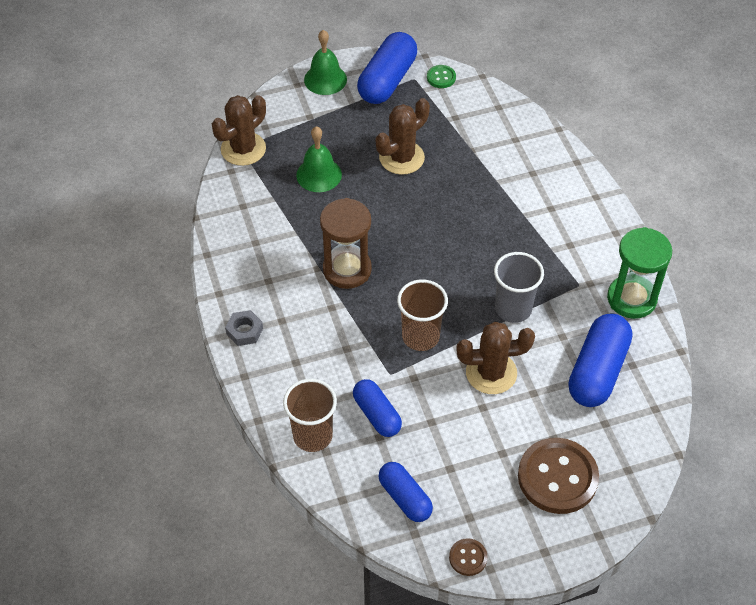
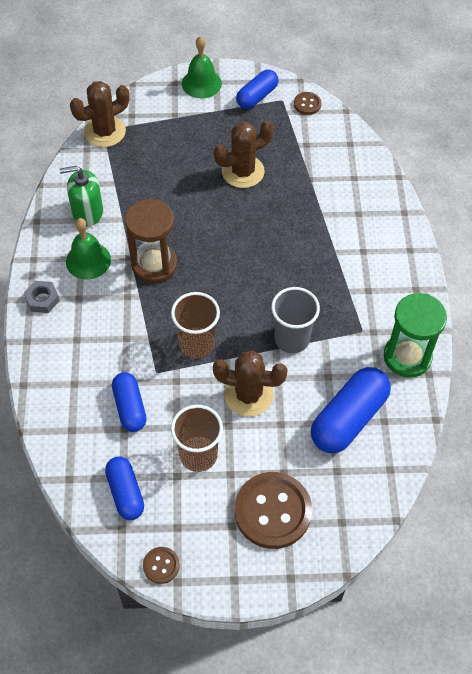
camera: 15 degrees right, 5 degrees up
(257, 233) = (87, 212): none -> green soap dispenser
(312, 436) = (65, 412): brown cup -> brown cup (198, 455)
(319, 174) = (162, 170): green bell -> green bell (88, 260)
(387, 80) = (257, 96): blue capsule -> blue capsule, size x0.62
(441, 77) = (307, 104): green button -> brown button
--- --- ---
What is needed.
Return the whole listing word for word, minus its pictures.

Exercise solution.
camera: 15 degrees right, 5 degrees up
(257, 233) = (87, 212): none -> green soap dispenser
(312, 436) = (65, 412): brown cup -> brown cup (198, 455)
(319, 174) = (162, 170): green bell -> green bell (88, 260)
(387, 80) = (257, 96): blue capsule -> blue capsule, size x0.62
(441, 77) = (307, 104): green button -> brown button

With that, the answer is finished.